**Instructions for the task**
Only the lines from the line containing "yellow book: 4 -> 9" through the final line of the entries should be printed, exactly as given, with the pictures left out.

+===+

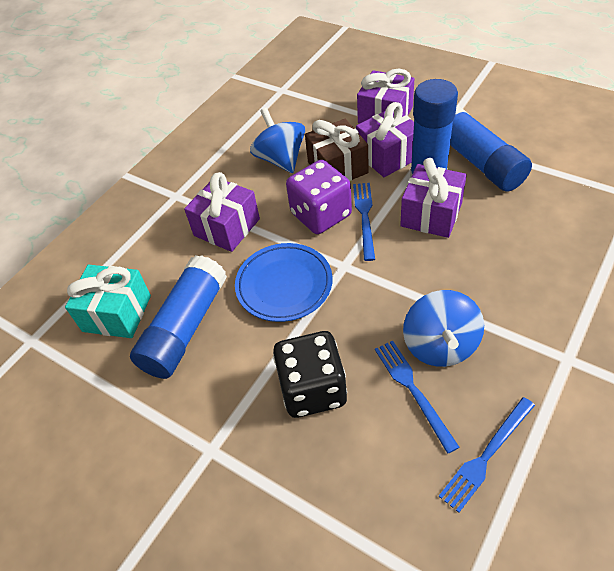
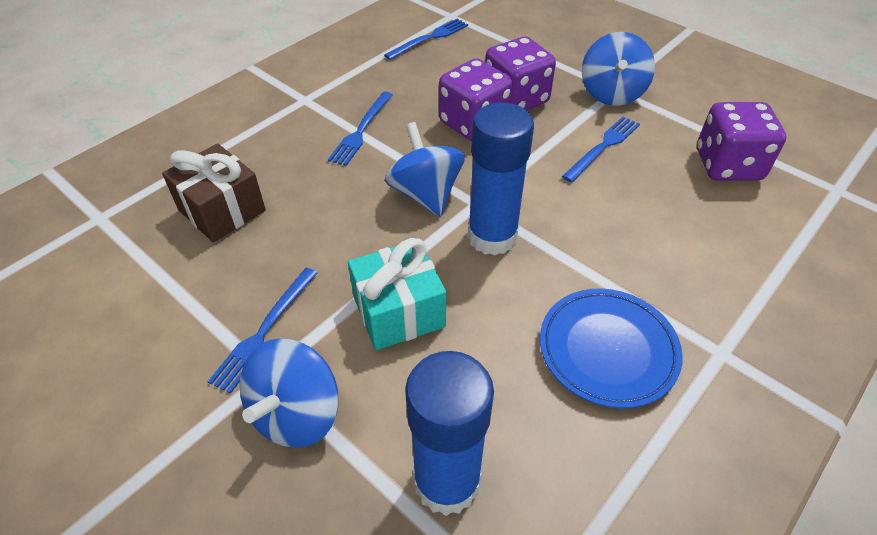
black dice: 1 -> 0
blue fork: 3 -> 4
blue glue stick: 3 -> 2
blue spinning top: 2 -> 3
purple dice: 1 -> 3
purple gift: 4 -> 0

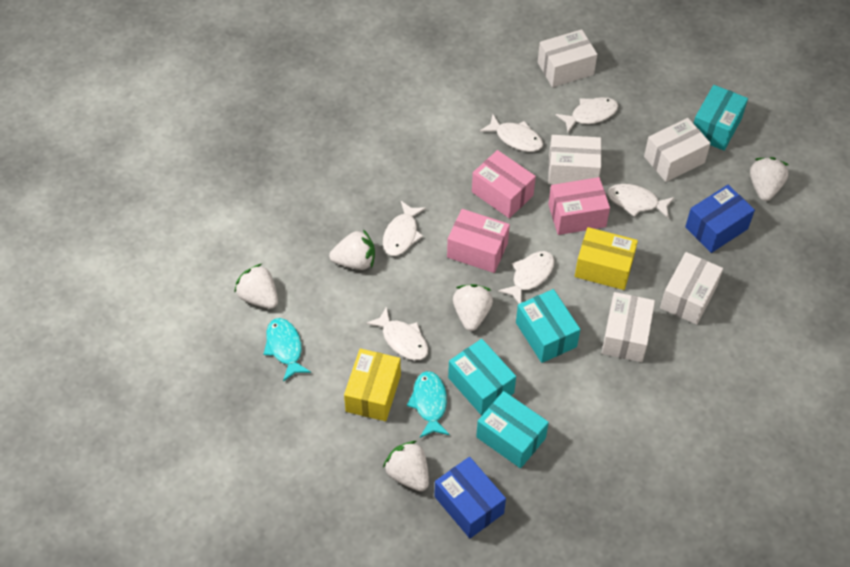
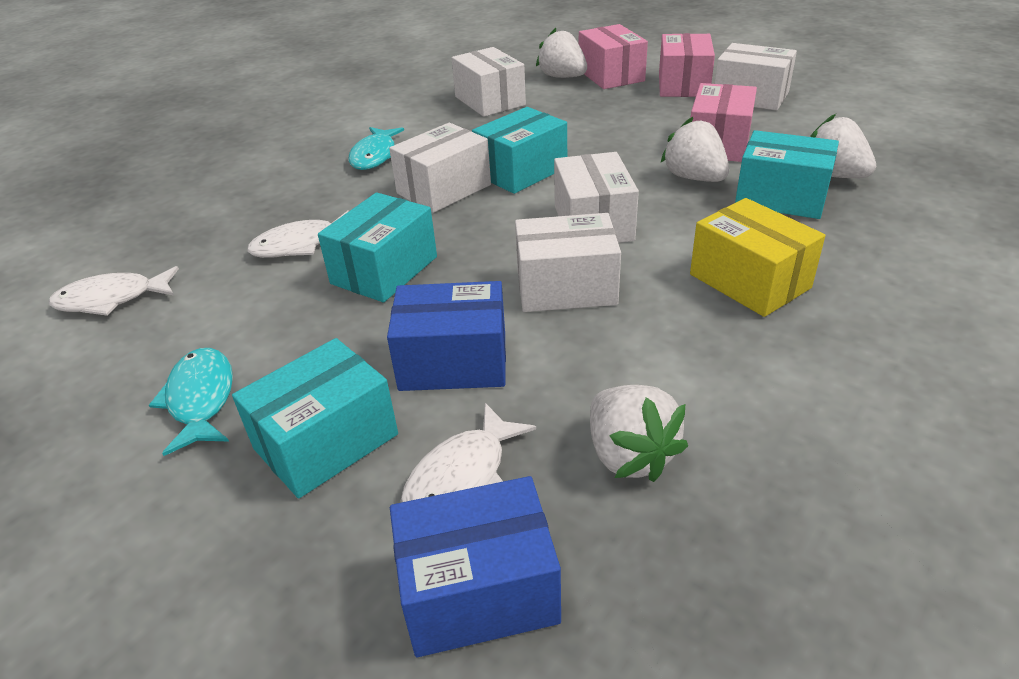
white fish: 6 -> 3
white strawberry: 5 -> 4
yellow box: 2 -> 1

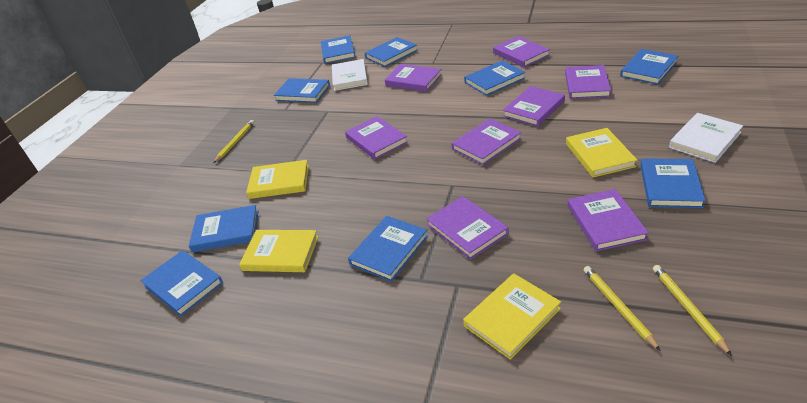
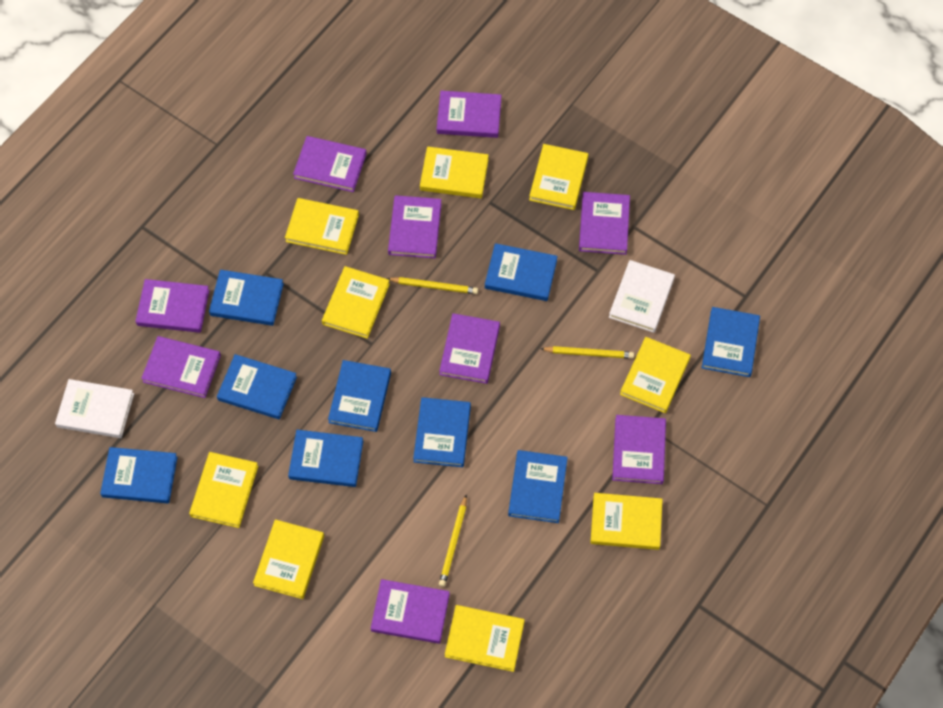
purple book: 8 -> 9
yellow book: 4 -> 9

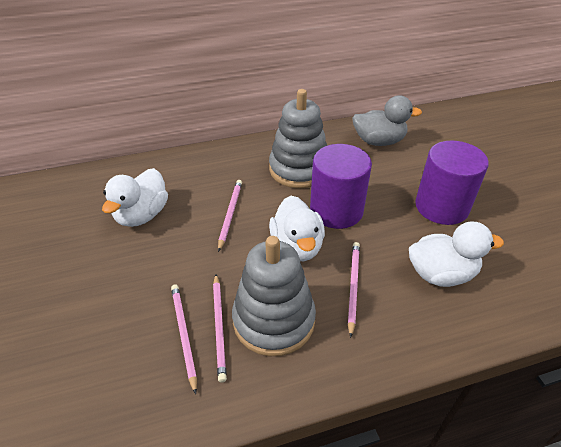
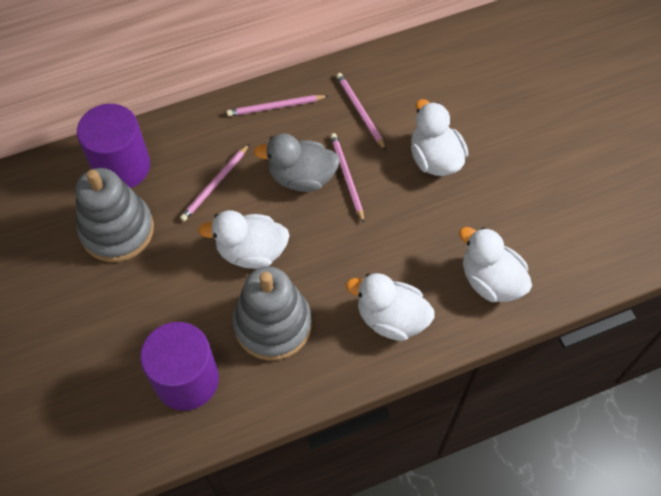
white duck: 3 -> 4

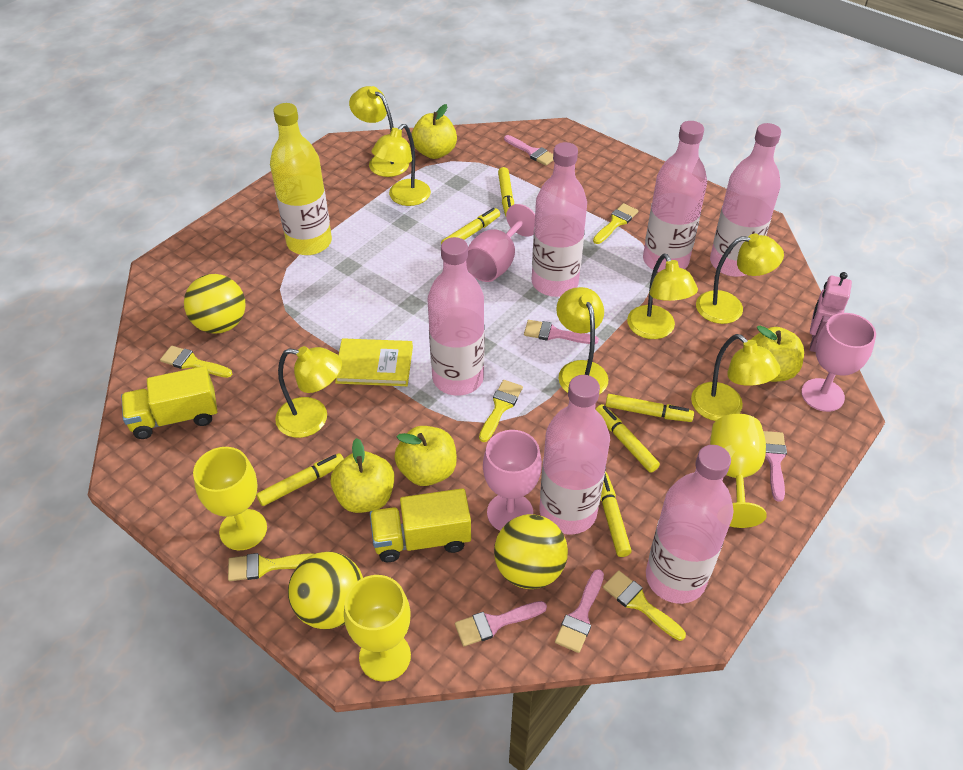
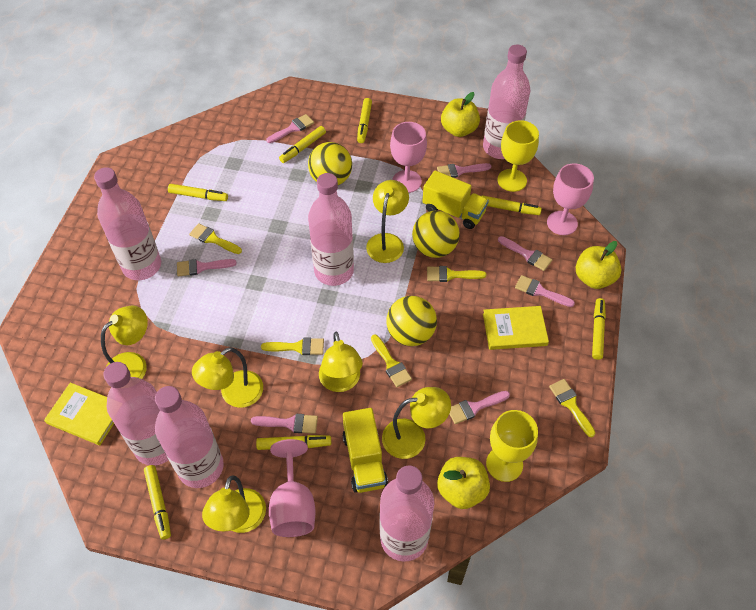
pink brush: 5 -> 7
pink robot: 1 -> 0
yellow apple: 4 -> 3
yellow book: 1 -> 2
yellow bottle: 1 -> 0
yellow goblet: 3 -> 2
yellow lamp: 7 -> 6
yellow marker: 6 -> 7

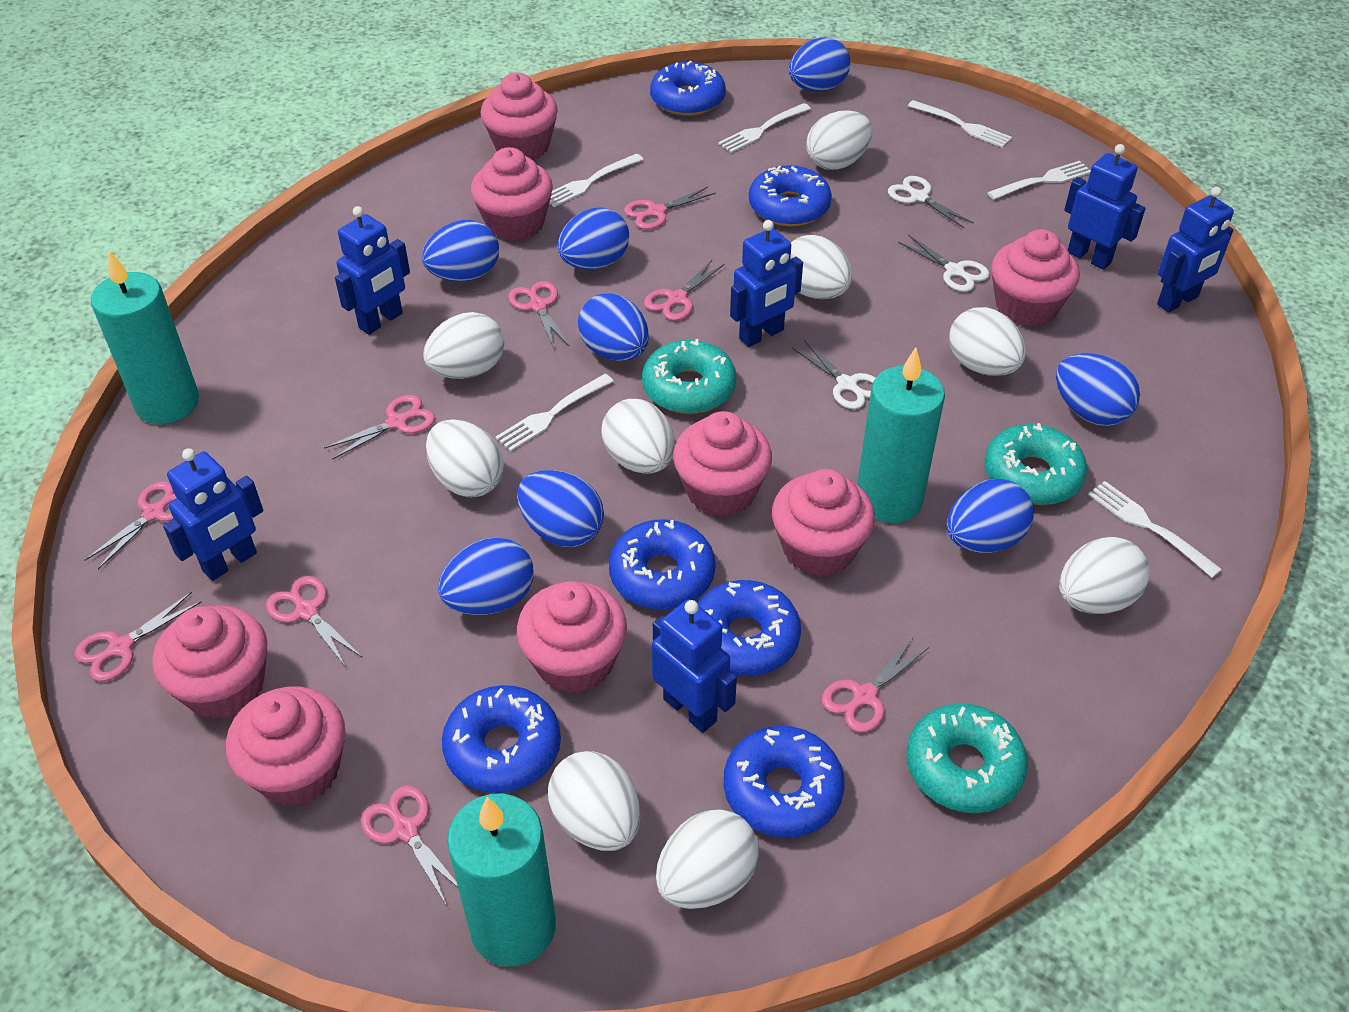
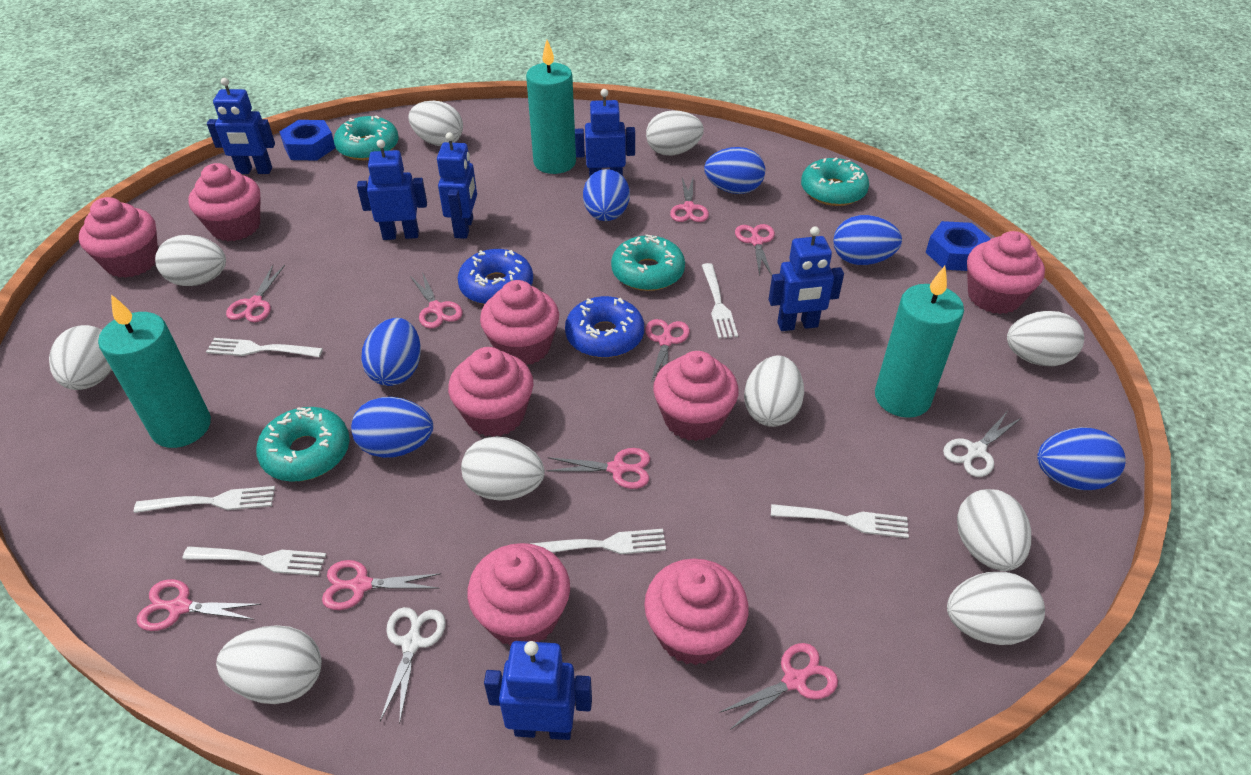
blue donut: 6 -> 2
blue egg: 8 -> 6
blue nut: 0 -> 2
turquoise donut: 3 -> 4
white egg: 9 -> 10
white scissors: 3 -> 2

+===+

**Exercise response**
yellow book: 4 -> 9

white duck: 3 -> 4

pink brush: 5 -> 7
pink robot: 1 -> 0
yellow apple: 4 -> 3
yellow book: 1 -> 2
yellow bottle: 1 -> 0
yellow goblet: 3 -> 2
yellow lamp: 7 -> 6
yellow marker: 6 -> 7

blue donut: 6 -> 2
blue egg: 8 -> 6
blue nut: 0 -> 2
turquoise donut: 3 -> 4
white egg: 9 -> 10
white scissors: 3 -> 2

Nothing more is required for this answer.